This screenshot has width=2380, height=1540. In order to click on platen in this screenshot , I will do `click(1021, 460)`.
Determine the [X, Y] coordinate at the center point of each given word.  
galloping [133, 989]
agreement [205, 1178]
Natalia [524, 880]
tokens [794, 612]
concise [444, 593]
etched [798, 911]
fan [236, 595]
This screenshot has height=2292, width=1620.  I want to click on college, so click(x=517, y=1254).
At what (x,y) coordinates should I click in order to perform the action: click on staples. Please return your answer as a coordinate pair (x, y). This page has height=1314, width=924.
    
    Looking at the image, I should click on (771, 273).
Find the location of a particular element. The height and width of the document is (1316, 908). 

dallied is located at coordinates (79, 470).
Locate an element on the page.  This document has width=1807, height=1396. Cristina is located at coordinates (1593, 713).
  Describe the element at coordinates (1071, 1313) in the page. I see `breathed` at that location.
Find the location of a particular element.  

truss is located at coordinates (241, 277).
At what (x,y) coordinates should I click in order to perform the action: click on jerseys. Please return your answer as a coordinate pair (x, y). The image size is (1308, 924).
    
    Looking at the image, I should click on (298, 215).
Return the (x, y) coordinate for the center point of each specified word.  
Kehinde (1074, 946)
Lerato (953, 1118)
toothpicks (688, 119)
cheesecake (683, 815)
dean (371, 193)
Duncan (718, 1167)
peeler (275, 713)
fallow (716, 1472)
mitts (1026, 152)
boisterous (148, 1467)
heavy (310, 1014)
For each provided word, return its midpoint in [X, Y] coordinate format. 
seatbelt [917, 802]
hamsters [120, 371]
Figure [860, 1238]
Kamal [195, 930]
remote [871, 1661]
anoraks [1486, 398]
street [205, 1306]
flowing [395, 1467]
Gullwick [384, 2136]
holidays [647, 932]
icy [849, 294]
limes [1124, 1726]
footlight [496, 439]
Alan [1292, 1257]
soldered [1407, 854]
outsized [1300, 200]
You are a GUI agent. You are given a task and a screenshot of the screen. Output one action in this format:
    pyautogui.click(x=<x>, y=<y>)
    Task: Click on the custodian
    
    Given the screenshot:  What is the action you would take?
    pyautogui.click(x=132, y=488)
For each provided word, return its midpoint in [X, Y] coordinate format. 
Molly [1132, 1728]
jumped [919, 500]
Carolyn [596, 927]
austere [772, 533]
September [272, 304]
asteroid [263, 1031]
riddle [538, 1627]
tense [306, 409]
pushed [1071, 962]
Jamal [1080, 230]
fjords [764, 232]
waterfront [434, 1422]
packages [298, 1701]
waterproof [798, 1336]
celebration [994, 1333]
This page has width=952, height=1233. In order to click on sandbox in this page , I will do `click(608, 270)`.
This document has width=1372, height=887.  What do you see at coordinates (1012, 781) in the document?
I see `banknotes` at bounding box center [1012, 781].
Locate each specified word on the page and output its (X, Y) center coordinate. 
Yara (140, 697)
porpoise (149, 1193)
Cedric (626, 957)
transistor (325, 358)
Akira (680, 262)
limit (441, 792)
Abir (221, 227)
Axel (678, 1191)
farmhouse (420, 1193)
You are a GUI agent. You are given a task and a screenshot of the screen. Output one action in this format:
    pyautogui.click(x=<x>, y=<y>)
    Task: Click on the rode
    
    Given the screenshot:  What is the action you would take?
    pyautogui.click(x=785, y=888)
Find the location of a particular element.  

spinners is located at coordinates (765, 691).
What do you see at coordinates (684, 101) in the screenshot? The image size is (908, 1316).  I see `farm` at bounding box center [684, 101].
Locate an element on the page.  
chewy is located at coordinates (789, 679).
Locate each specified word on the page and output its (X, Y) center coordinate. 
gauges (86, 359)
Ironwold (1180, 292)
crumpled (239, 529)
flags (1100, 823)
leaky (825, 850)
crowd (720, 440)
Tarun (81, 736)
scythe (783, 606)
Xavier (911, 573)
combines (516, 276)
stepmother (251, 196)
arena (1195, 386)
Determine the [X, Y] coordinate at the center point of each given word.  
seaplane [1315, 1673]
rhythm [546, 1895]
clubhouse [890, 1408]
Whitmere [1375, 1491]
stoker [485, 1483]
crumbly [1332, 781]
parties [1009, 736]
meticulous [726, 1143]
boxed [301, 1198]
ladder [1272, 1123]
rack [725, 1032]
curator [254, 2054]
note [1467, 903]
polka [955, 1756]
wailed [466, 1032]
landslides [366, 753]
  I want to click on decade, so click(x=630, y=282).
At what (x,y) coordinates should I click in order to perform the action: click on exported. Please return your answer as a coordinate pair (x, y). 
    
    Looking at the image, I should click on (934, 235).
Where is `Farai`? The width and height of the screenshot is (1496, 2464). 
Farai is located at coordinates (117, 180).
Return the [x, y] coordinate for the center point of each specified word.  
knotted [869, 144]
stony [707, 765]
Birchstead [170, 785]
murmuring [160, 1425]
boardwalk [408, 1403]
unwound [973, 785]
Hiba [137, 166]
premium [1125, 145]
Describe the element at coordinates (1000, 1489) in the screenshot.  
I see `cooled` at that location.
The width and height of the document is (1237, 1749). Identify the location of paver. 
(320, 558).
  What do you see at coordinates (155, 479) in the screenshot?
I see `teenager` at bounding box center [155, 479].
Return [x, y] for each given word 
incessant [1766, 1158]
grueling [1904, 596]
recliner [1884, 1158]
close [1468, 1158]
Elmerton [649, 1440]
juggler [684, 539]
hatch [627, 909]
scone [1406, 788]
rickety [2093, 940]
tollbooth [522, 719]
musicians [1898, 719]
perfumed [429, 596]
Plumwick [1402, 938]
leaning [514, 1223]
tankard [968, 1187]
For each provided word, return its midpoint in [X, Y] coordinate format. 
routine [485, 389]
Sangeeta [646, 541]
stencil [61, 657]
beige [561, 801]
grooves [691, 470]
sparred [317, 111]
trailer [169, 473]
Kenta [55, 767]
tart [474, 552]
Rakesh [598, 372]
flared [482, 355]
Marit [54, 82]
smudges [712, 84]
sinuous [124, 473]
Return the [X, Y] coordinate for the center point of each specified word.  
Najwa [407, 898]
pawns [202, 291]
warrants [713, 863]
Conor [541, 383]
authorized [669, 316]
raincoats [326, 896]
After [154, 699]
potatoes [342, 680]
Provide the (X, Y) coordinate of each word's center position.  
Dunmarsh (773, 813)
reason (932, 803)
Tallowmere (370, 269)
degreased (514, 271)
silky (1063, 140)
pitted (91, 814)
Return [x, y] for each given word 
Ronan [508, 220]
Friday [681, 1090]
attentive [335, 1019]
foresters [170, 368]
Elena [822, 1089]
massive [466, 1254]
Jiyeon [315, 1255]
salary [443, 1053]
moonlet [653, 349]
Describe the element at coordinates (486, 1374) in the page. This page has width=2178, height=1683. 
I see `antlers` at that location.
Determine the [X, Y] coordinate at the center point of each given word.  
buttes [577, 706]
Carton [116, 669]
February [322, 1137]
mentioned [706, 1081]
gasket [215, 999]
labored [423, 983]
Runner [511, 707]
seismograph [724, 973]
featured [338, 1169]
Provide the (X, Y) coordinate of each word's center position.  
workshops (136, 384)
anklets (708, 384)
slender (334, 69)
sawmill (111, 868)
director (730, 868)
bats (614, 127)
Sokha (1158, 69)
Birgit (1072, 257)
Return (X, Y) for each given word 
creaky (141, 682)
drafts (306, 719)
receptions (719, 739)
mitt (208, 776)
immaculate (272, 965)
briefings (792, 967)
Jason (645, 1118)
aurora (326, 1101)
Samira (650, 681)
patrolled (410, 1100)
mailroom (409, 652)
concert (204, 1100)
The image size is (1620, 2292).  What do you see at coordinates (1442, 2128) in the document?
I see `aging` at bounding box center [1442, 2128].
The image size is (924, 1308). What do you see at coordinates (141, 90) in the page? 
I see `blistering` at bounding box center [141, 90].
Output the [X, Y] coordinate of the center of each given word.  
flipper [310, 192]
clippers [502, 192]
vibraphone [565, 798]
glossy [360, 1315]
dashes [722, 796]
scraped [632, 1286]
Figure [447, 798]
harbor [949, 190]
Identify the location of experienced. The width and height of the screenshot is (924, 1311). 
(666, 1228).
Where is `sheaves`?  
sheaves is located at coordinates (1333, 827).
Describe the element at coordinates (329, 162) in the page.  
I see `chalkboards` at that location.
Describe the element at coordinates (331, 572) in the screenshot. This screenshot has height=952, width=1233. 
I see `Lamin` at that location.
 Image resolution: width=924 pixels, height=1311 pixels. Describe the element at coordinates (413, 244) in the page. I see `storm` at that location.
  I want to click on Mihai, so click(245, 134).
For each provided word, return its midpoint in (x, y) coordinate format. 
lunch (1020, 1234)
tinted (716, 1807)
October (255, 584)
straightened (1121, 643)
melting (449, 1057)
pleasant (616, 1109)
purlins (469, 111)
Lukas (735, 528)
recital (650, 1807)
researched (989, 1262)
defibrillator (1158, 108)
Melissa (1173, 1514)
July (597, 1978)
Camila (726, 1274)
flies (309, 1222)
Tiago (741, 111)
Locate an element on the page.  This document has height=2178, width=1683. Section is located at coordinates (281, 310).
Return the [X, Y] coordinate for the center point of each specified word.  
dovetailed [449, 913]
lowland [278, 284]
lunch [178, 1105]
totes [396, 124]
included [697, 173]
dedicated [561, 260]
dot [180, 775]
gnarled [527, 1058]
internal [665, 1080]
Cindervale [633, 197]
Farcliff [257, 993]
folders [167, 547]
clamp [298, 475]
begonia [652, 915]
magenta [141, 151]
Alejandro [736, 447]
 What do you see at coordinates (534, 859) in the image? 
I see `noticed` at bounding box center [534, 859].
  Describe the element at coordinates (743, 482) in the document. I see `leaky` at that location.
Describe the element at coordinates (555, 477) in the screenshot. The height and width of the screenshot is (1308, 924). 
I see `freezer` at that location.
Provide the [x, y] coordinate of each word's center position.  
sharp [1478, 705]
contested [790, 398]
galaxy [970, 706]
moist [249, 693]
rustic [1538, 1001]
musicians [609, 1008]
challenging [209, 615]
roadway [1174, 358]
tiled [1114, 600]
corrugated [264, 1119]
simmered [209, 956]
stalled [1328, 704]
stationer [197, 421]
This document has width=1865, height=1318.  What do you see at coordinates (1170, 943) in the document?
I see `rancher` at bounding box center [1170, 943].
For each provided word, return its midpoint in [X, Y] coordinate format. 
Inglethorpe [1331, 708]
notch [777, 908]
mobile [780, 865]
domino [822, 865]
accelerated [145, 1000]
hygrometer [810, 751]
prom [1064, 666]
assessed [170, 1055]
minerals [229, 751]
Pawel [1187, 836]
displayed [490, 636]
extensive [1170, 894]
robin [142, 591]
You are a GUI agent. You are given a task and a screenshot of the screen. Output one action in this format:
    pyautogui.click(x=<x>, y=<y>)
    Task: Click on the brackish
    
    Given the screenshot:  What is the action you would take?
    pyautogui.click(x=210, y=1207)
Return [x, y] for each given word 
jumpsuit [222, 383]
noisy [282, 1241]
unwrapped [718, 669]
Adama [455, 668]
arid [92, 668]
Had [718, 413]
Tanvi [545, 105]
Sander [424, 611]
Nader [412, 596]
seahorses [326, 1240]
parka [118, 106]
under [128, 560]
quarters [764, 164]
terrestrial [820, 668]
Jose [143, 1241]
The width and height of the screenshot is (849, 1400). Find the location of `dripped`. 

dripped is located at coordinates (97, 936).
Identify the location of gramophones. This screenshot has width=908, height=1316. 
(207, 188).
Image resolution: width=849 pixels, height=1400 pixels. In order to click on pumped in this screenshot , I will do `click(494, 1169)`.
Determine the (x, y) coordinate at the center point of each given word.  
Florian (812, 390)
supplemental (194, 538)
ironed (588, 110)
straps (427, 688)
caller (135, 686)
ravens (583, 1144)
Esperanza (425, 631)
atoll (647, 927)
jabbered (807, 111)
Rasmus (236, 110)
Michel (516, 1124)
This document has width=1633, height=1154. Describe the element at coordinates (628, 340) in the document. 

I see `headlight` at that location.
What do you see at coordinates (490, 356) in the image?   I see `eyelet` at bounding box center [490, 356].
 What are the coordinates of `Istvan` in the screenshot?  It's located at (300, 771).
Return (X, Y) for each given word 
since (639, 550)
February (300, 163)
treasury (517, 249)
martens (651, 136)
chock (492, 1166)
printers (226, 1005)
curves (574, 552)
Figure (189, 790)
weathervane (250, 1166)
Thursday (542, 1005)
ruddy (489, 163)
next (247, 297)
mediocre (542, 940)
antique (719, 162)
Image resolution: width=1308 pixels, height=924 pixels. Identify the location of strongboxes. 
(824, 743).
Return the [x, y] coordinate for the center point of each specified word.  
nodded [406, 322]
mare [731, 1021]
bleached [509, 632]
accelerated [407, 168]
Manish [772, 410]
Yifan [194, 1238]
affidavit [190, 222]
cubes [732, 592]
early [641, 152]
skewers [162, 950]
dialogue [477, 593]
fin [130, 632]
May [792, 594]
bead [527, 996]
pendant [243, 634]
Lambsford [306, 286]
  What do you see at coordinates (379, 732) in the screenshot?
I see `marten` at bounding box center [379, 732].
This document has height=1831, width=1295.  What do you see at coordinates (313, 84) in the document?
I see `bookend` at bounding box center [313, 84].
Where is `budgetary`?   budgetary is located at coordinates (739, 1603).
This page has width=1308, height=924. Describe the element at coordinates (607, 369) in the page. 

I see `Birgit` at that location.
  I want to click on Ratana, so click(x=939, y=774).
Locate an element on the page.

________________

- [GIVEN INSTRUCTION] Pick out each line of the listing above that contains the word "Find", and copy those lines in full.

- [REPLY TO THE EXERCISE]
Find the location of a particular element. The height and width of the document is (1316, 908). 
Find the location of a particular element.  
Find the location of a particular element.  
The width and height of the screenshot is (849, 1400). Find the location of `dripped`. 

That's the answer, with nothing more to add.